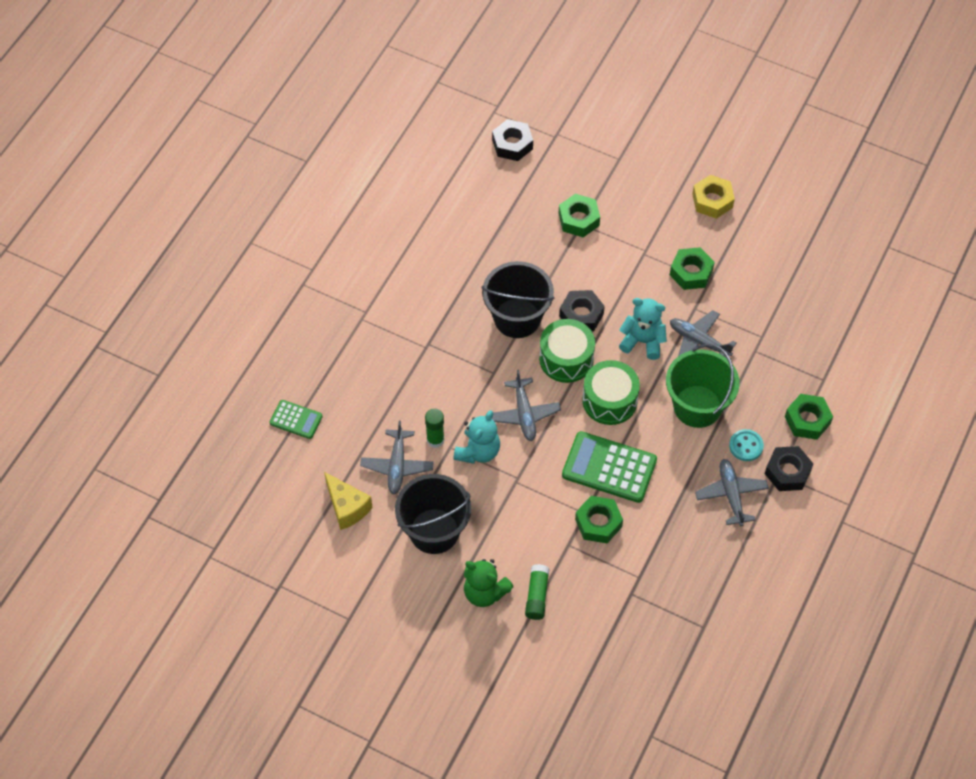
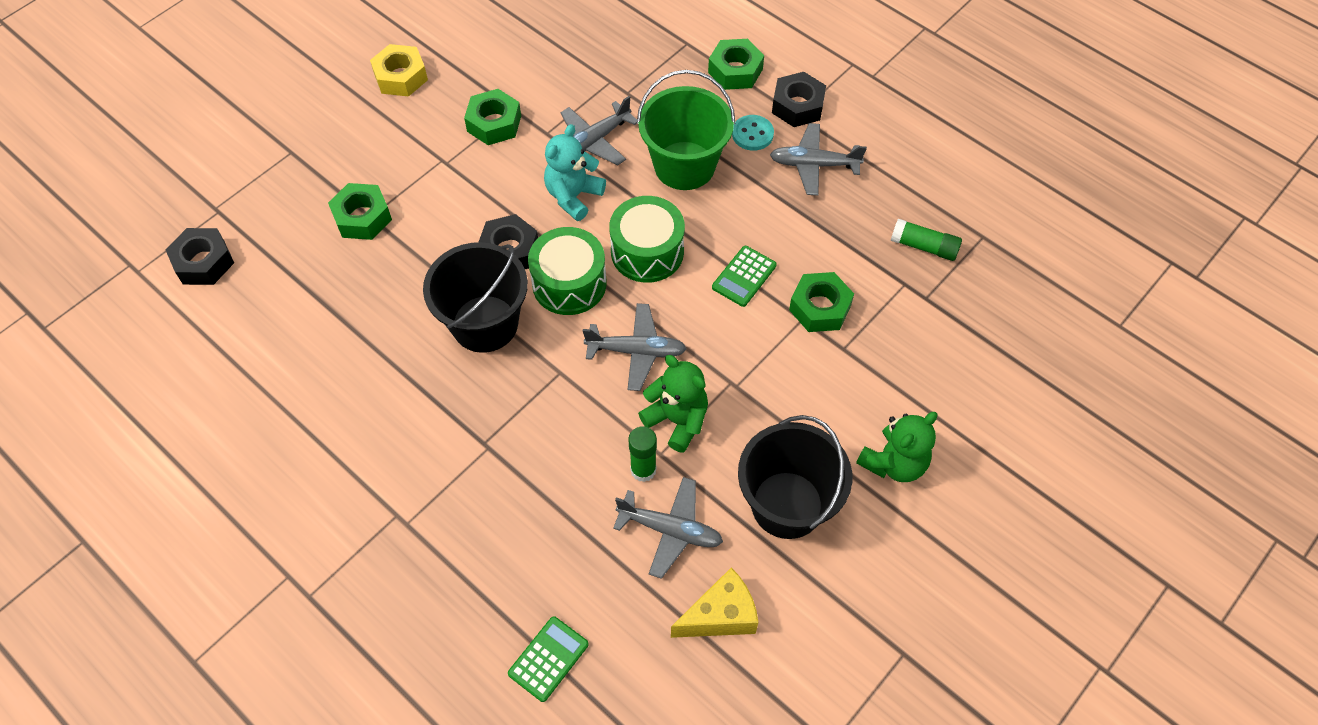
camera: 75 degrees left, 0 degrees up
(478, 451) = (677, 420): turquoise teddy bear -> green teddy bear
(537, 596) = (910, 402): green glue stick -> green glue stick (924, 246)
(609, 468) = (744, 276): green calculator -> green calculator, size x0.55

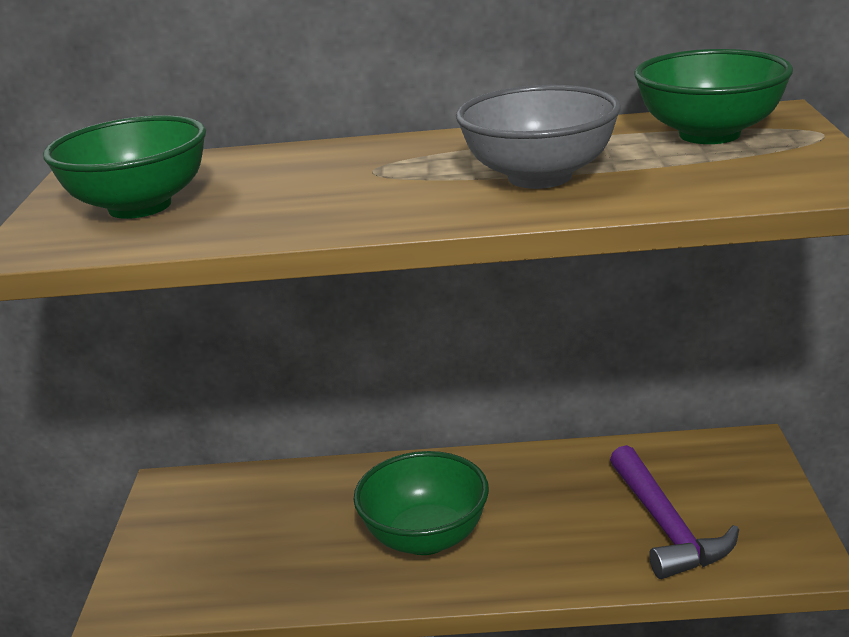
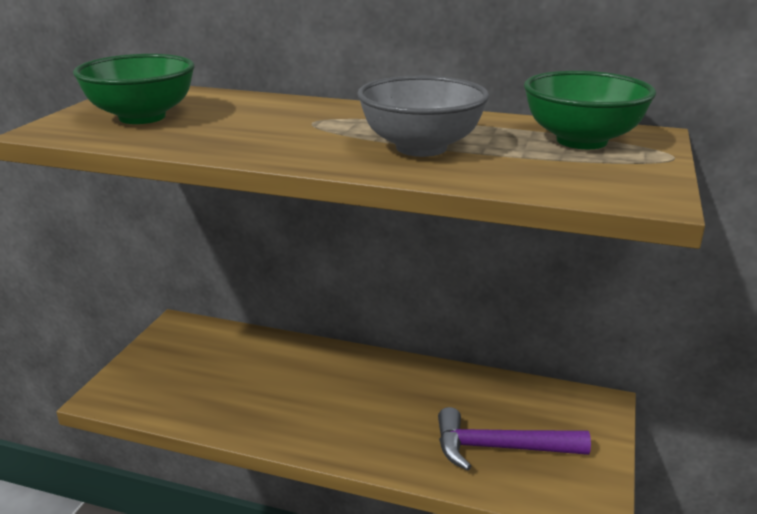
camera: 15 degrees right, 0 degrees up
(426, 537) = (321, 407): green bowl -> none
(666, 526) = (499, 448): purple hammer -> purple hammer turned 90 degrees clockwise

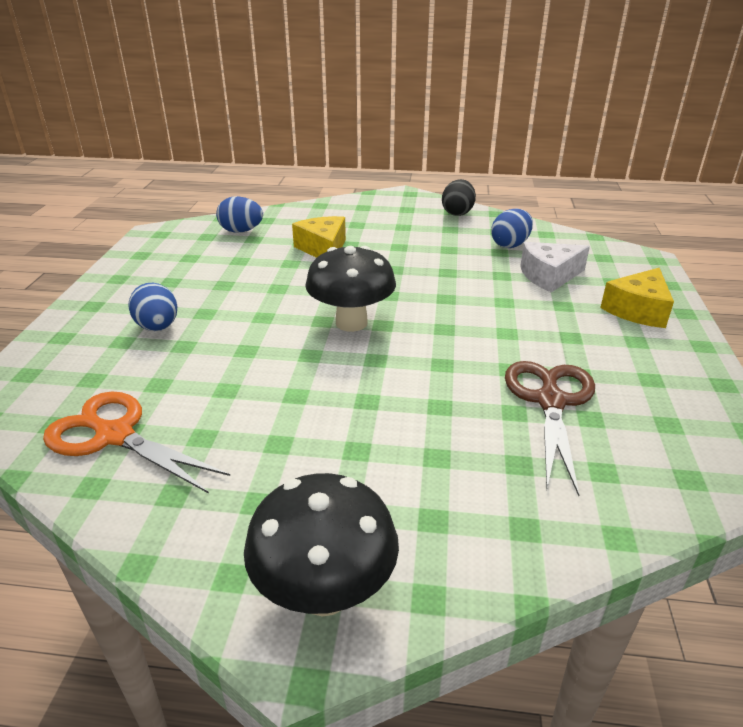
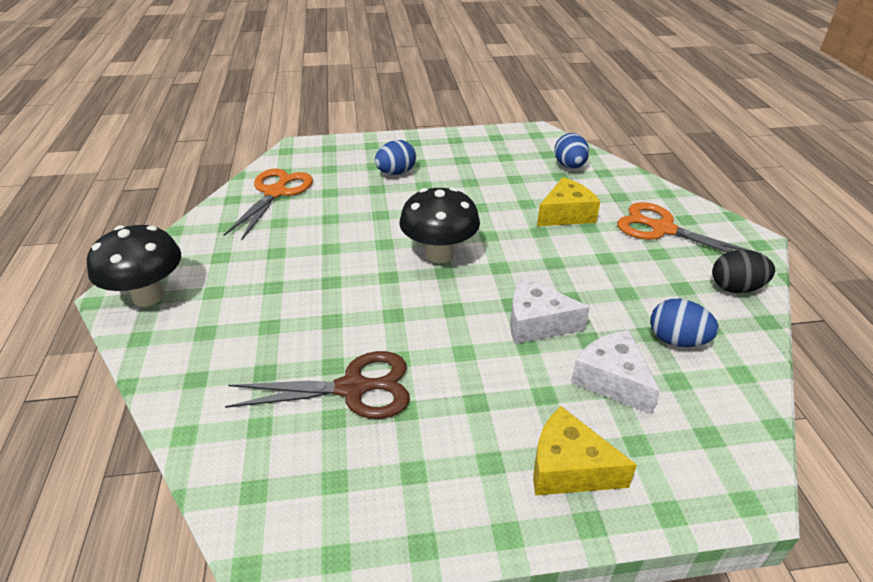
camera: 75 degrees right, 5 degrees up
(371, 218) = (662, 229): none -> orange scissors
(477, 292) = (537, 323): none -> white cheese

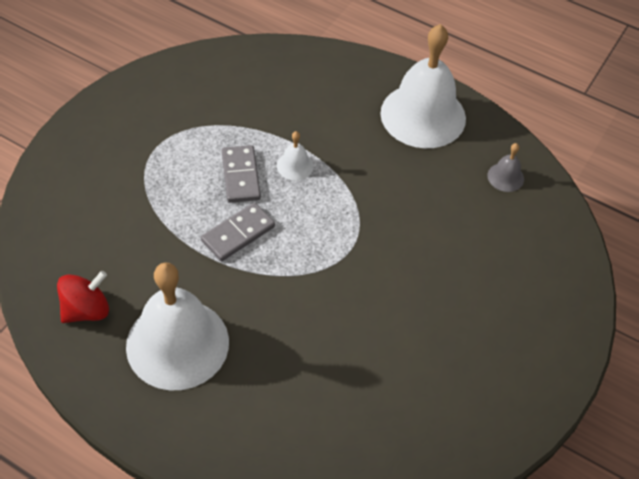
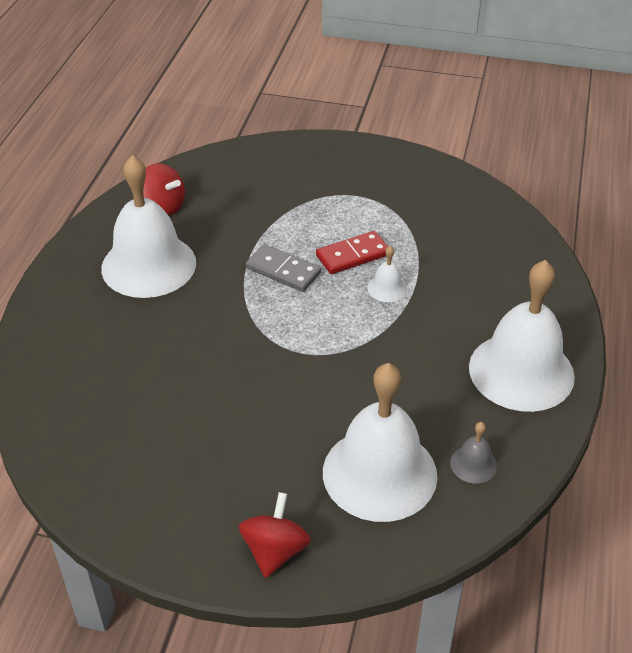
camera: 75 degrees right, 10 degrees down
(240, 176) = (352, 255): grey domino -> red domino
(499, 237) = (379, 473): none -> white bell
(557, 326) = (275, 551): none -> red spinning top

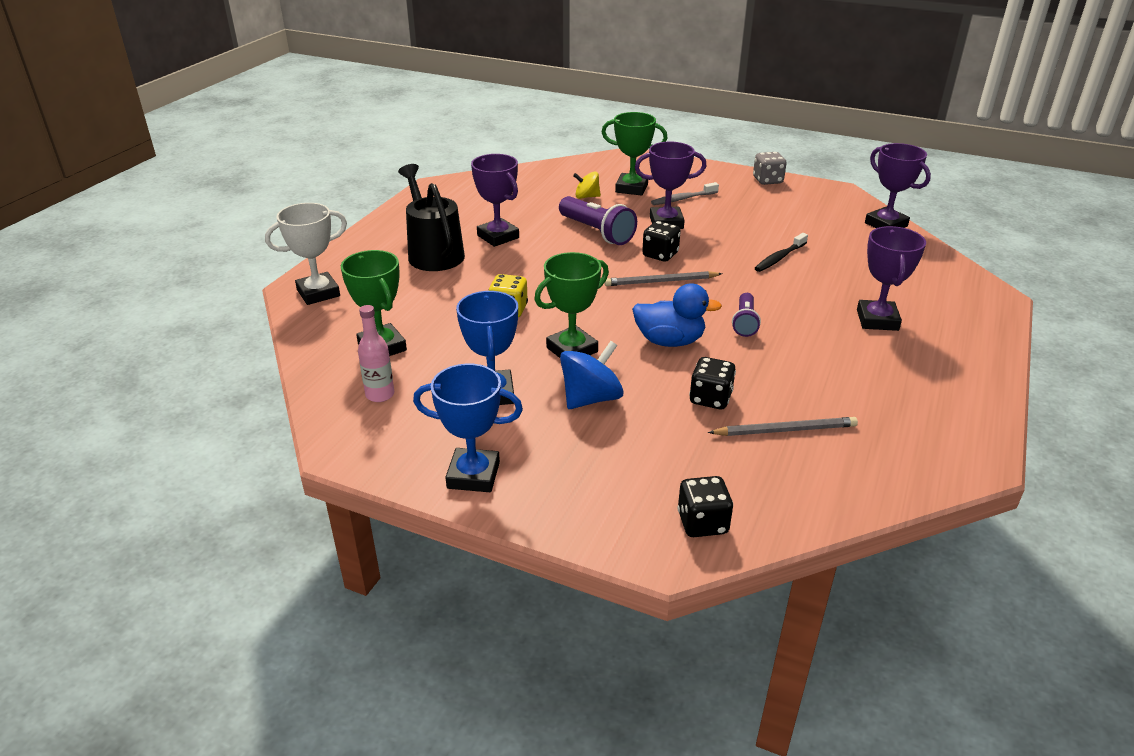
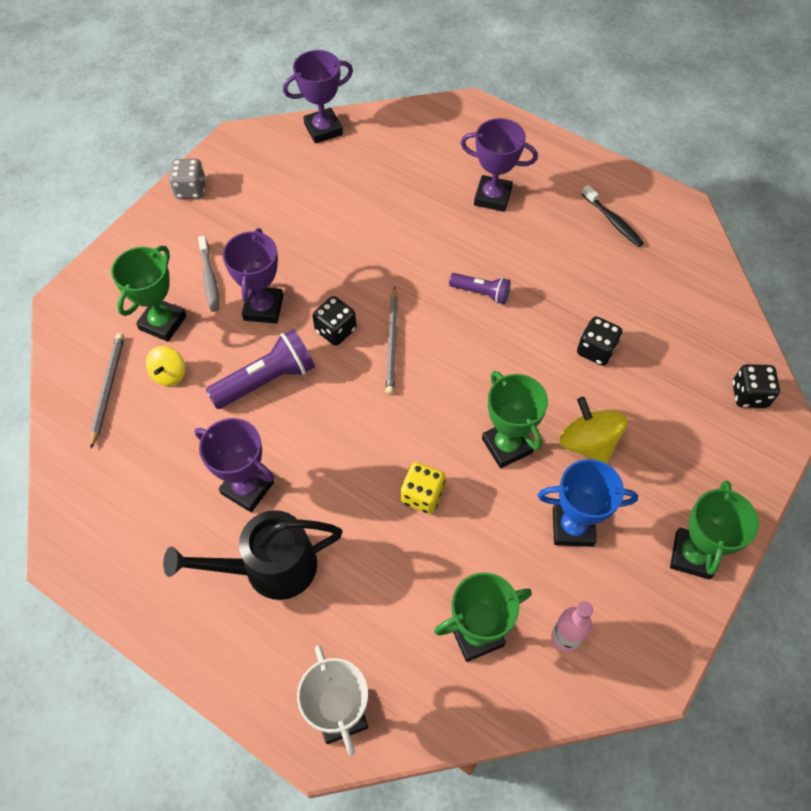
camera: 80 degrees left, 25 degrees up
(473, 475) = (692, 555): blue trophy -> green trophy
(498, 237) = (247, 488): purple trophy -> purple trophy turned 60 degrees clockwise
(591, 398) = (588, 443): blue spinning top -> yellow spinning top
(669, 341) = (503, 360): blue duck -> none
(779, 258) = (368, 231): black toothbrush -> black toothbrush (613, 221)
(785, 430) = (641, 310): grey pencil -> grey pencil (108, 389)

- [Work item]: Starting at the line above that has "camera: 75 degrees right, 5 degrees up" and ending at the line that has "(473, 475) = (692, 555): blue", copy each line exactly, leaving the pictures out and adding nothing.

- [Result]:
camera: 75 degrees right, 5 degrees up
(371, 218) = (662, 229): none -> orange scissors
(477, 292) = (537, 323): none -> white cheese

camera: 75 degrees right, 10 degrees down
(240, 176) = (352, 255): grey domino -> red domino
(499, 237) = (379, 473): none -> white bell
(557, 326) = (275, 551): none -> red spinning top

camera: 80 degrees left, 25 degrees up
(473, 475) = (692, 555): blue trophy -> green trophy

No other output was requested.